■ Input material
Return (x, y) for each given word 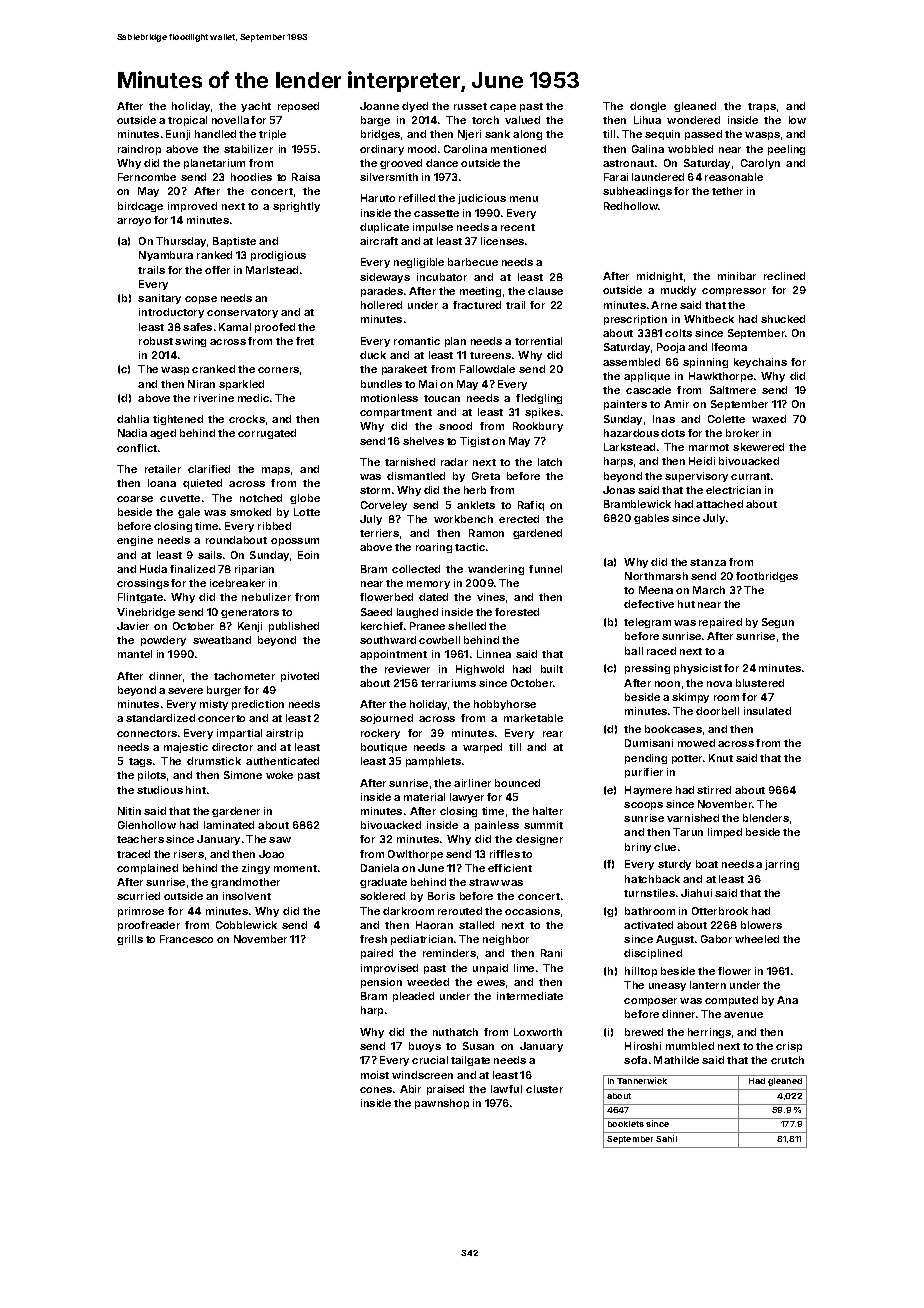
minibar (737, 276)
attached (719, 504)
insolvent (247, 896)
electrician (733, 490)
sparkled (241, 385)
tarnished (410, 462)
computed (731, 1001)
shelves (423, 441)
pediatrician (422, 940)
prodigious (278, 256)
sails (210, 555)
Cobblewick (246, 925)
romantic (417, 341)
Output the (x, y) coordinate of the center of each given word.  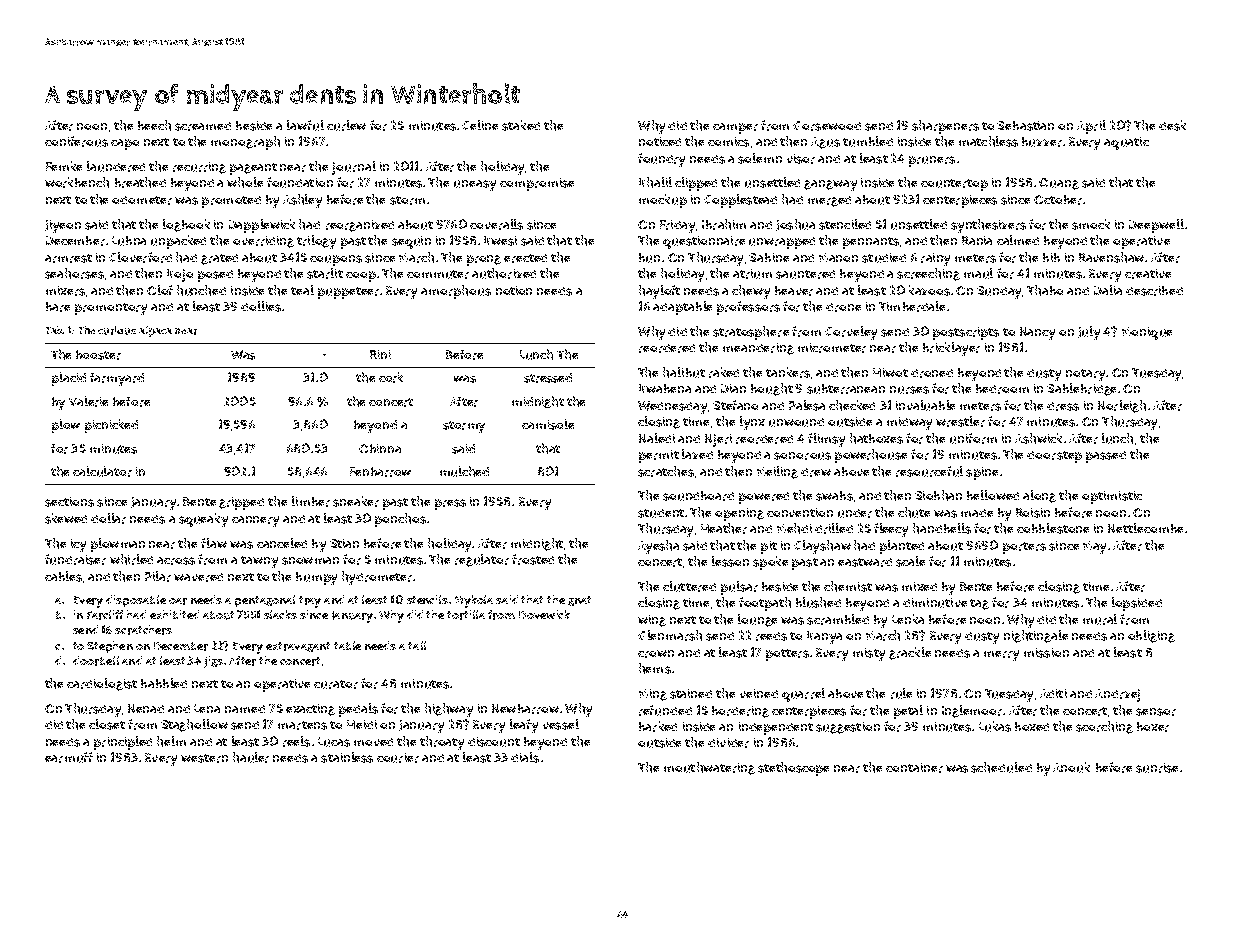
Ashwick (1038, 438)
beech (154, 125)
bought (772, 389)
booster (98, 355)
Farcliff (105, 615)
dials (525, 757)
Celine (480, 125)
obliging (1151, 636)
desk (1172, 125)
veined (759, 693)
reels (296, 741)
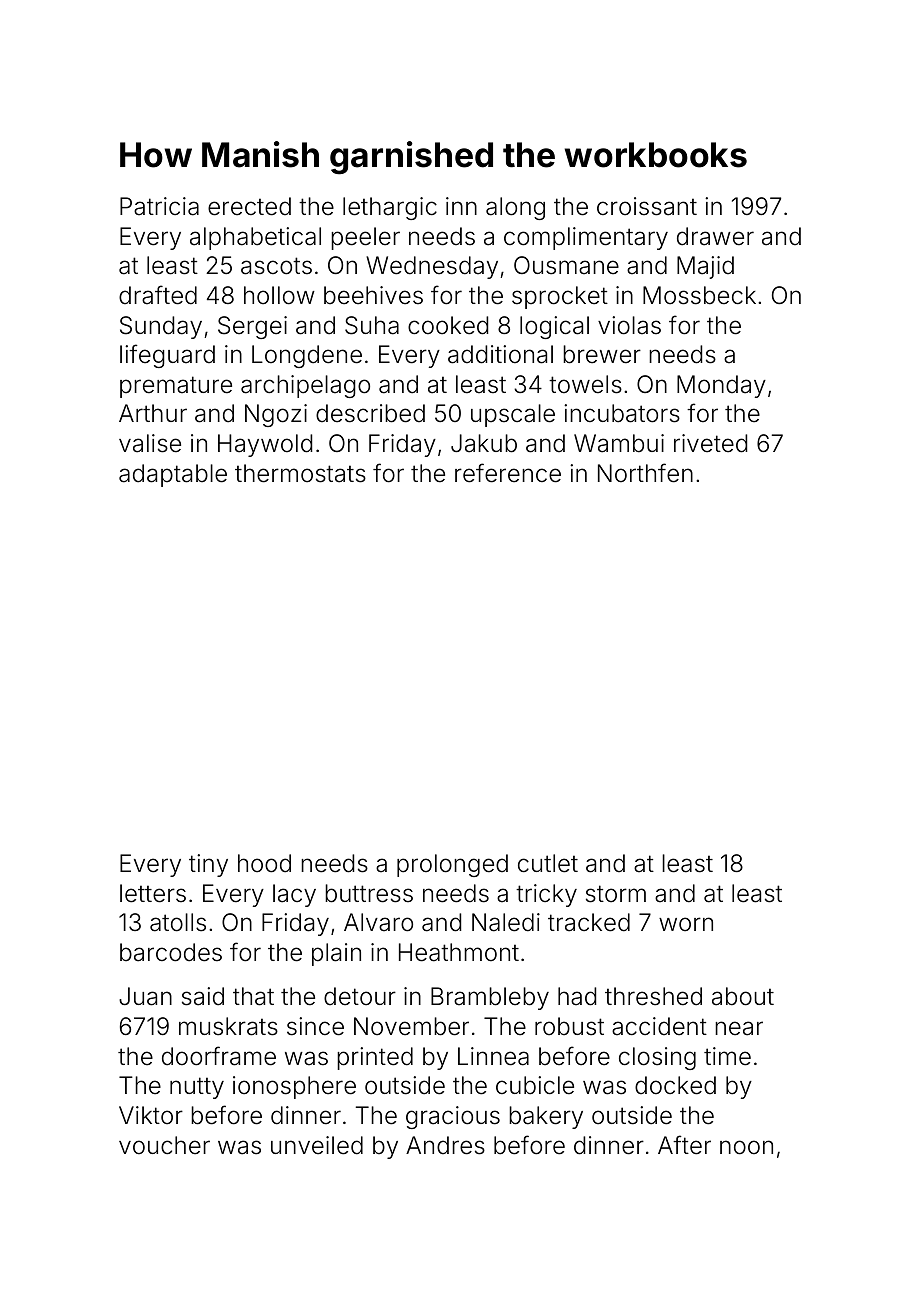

---

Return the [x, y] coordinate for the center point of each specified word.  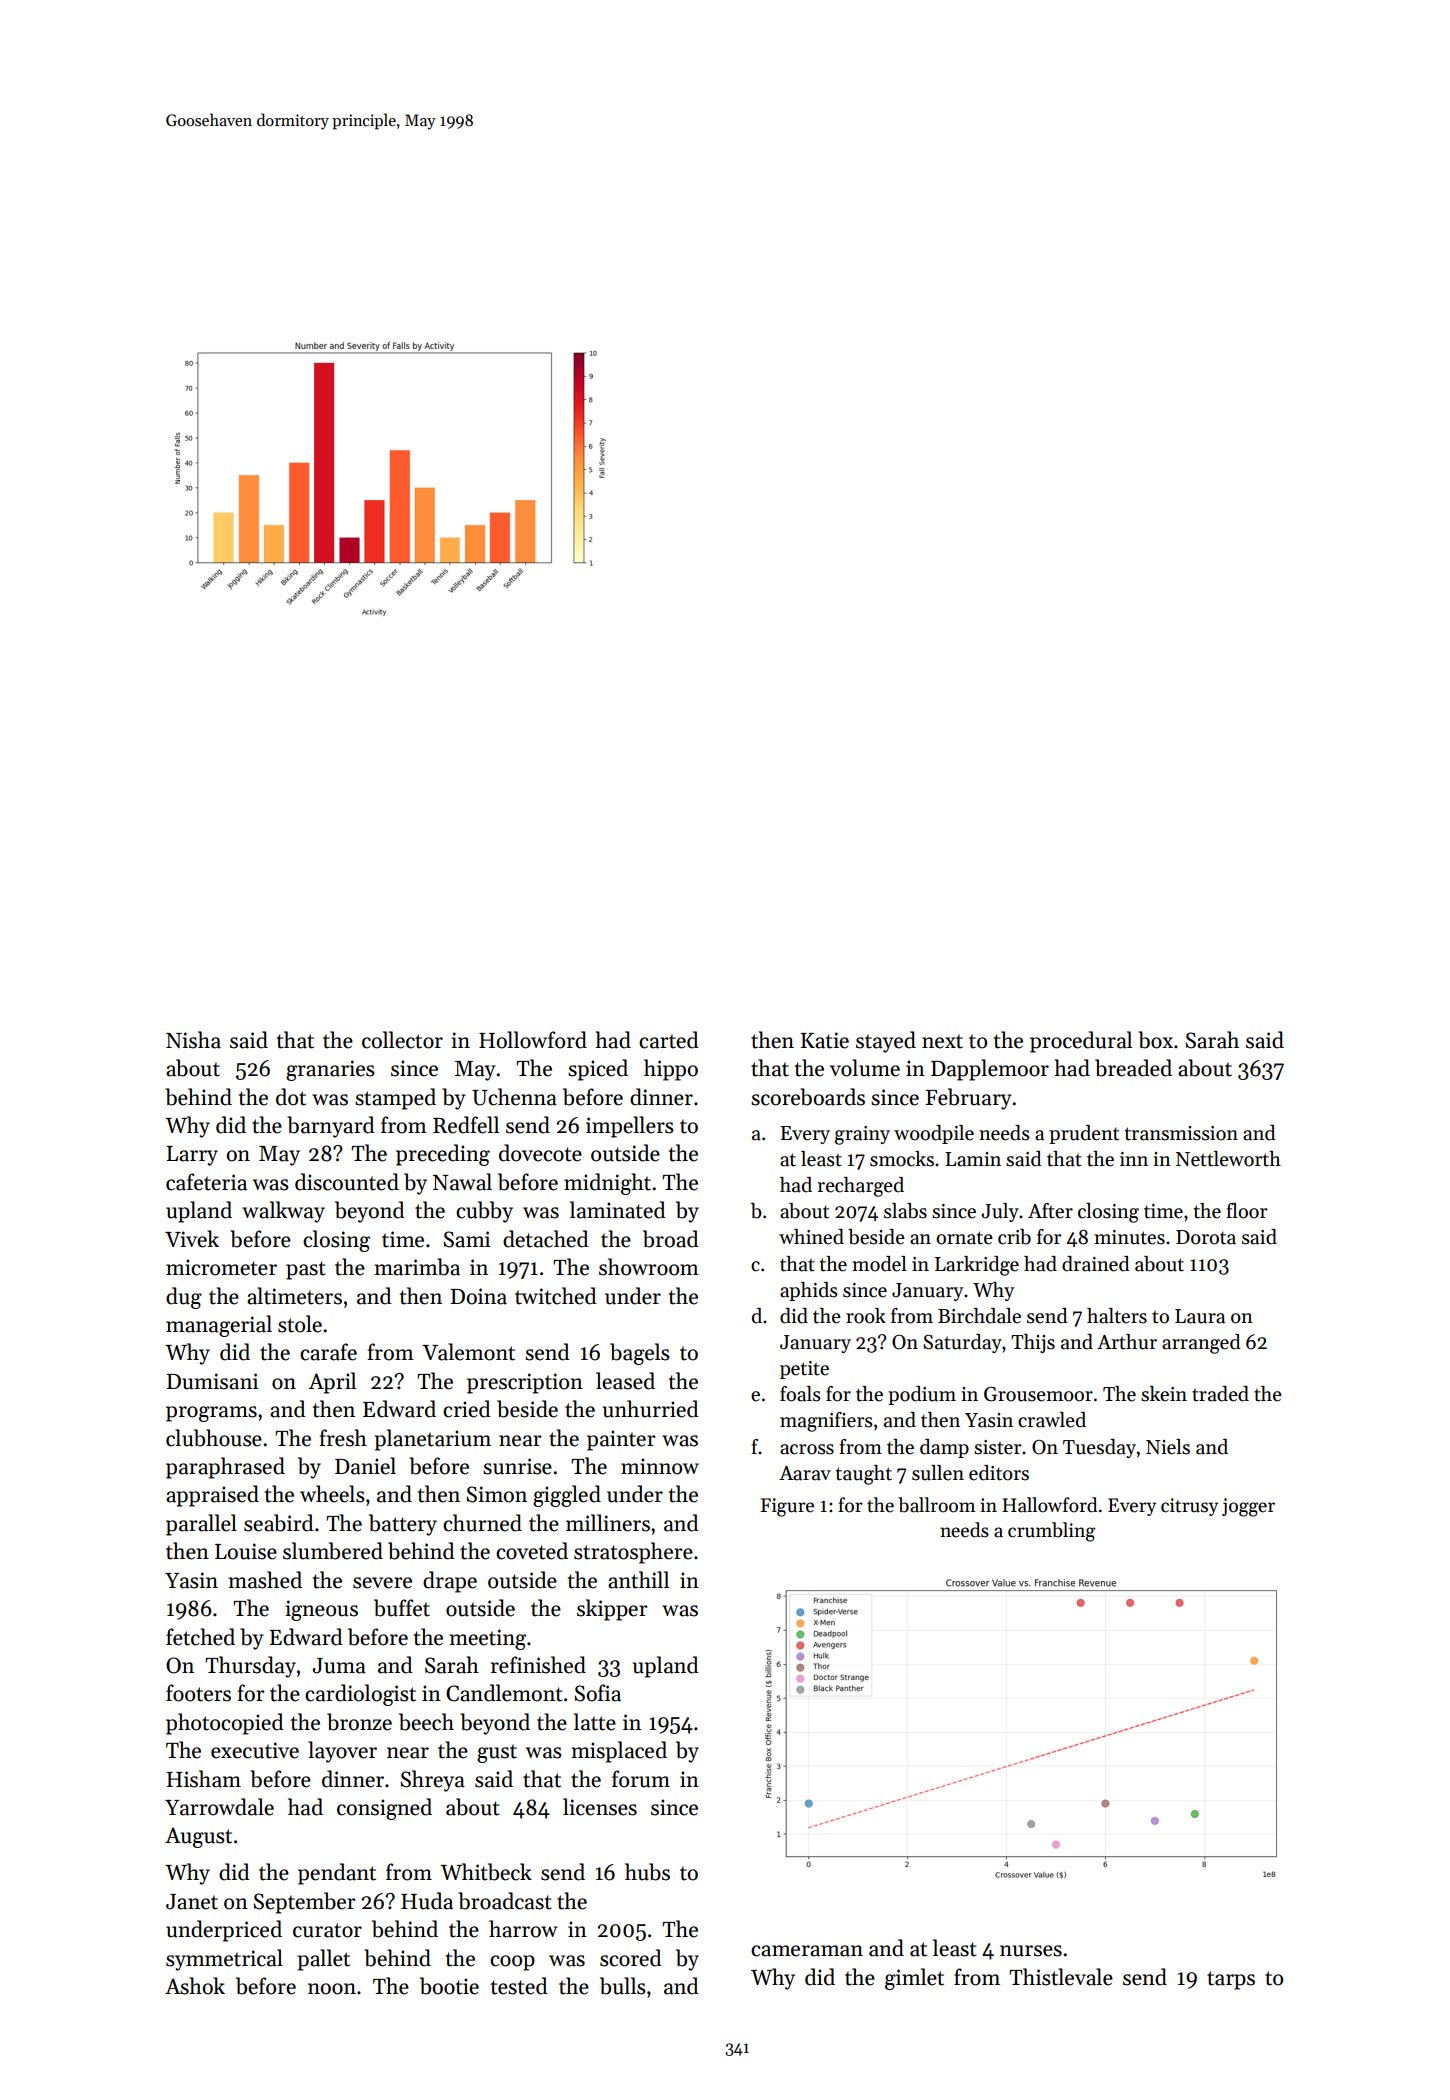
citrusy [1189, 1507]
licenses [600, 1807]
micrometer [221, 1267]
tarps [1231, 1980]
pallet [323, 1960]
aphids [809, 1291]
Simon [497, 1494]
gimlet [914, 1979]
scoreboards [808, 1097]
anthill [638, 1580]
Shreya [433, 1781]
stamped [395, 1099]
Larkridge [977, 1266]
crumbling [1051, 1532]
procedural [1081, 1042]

■ Brief
Begin at the line of the data that contains "shelves (423, 441)" and stop after the line that contains "reels (296, 741)", reproducing those lines with "coordinate" renamed to "position" and nothing else altered. Leave the pictures out of the answer.

■ Completed exercise
shelves (423, 441)
pediatrician (422, 940)
prodigious (278, 256)
sails (210, 555)
Cobblewick (246, 925)
romantic (417, 341)
Output the (x, y) position of the center of each given word.  
Ashwick (1038, 438)
beech (154, 125)
bought (772, 389)
booster (98, 355)
Farcliff (105, 615)
dials (525, 757)
Celine (480, 125)
obliging (1151, 636)
desk (1172, 125)
veined (759, 693)
reels (296, 741)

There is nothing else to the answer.